*What you should do:* Go over the material below and report every line that contains the word "MOSI".

*Input records:*
○ ○ ○ ○ ○

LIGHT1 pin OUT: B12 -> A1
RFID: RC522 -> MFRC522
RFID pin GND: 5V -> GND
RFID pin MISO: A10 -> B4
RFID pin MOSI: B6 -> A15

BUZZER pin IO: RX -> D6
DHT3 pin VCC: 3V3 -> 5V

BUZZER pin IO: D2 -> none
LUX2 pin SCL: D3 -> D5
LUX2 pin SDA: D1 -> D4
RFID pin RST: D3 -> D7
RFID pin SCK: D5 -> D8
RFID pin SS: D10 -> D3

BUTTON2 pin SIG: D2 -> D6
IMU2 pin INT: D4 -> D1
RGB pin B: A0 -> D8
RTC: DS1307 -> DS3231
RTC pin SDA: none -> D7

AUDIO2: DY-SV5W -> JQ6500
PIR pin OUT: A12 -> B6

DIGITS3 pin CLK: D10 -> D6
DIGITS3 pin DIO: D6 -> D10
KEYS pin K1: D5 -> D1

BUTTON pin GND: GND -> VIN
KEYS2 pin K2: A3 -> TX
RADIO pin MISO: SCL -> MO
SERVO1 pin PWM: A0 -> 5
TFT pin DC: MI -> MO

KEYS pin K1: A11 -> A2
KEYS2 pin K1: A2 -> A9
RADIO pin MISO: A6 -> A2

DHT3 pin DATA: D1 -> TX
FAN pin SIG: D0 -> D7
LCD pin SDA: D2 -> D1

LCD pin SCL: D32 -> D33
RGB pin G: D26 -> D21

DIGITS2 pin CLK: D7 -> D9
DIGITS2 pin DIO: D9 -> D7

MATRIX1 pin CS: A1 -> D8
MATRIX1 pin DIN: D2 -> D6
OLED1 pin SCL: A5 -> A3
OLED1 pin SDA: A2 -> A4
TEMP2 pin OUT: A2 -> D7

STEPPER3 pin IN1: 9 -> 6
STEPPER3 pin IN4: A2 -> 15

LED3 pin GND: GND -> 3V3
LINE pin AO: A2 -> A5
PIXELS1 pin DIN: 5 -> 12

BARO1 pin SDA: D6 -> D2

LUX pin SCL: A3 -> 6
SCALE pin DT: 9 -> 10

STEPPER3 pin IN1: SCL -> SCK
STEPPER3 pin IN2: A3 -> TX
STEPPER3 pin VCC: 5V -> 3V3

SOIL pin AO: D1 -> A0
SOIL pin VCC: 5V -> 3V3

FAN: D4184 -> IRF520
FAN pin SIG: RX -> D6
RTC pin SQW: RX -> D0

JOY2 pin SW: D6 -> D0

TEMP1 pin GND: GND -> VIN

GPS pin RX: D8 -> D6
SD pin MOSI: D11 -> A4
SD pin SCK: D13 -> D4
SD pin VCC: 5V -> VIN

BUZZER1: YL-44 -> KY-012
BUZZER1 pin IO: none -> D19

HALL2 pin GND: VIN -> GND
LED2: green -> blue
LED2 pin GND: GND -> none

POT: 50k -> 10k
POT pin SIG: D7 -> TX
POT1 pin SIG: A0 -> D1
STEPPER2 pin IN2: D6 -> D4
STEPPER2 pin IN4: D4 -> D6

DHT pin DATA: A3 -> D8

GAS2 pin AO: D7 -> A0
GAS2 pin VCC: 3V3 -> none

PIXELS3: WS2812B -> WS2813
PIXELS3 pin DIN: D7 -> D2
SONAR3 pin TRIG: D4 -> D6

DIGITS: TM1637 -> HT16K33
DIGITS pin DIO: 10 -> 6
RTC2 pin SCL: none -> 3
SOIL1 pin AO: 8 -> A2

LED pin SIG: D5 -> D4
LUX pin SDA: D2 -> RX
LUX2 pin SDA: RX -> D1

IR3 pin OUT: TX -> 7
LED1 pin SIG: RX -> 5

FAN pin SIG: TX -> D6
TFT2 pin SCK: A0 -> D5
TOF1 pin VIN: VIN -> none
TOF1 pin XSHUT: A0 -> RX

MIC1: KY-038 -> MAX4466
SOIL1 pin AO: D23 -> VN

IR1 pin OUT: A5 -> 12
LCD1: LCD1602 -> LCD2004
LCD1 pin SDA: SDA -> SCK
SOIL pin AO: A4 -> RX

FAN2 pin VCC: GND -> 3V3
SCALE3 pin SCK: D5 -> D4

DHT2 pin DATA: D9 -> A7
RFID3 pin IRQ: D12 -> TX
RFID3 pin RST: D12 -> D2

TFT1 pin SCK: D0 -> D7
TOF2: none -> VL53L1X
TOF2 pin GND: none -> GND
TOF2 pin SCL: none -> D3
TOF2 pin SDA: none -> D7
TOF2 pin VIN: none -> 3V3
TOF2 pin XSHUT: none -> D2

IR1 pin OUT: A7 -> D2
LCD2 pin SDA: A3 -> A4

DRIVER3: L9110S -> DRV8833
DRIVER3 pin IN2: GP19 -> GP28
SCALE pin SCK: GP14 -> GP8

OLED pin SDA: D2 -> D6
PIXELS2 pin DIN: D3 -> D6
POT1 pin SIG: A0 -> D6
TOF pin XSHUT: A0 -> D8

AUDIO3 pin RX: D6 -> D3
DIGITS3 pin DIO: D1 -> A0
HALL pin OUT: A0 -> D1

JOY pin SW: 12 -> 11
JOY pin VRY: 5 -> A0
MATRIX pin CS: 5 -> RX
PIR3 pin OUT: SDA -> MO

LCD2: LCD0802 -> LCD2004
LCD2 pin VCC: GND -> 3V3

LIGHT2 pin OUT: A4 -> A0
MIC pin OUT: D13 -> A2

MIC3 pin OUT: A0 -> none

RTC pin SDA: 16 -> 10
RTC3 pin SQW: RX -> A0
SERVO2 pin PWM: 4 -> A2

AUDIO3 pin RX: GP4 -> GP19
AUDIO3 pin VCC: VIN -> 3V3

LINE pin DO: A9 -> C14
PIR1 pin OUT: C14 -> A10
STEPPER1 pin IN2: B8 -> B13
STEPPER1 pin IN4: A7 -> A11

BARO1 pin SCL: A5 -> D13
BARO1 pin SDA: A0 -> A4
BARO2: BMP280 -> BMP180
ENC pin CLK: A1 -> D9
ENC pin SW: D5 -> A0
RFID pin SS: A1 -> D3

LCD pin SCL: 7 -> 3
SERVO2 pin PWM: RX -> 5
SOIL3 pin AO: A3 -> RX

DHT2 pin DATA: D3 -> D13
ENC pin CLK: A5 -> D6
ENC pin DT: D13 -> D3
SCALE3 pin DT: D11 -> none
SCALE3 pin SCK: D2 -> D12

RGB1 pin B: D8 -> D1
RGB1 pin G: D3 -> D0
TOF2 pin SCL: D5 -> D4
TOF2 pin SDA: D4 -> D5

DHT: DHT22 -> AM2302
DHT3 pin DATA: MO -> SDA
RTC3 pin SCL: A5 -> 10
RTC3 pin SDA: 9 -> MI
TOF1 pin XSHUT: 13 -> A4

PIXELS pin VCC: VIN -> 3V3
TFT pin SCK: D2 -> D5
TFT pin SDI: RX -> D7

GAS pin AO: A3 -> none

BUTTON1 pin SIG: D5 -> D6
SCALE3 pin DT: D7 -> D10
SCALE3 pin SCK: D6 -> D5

○ ○ ○ ○ ○

*Response to this exercise:*
RFID pin MOSI: B6 -> A15
SD pin MOSI: D11 -> A4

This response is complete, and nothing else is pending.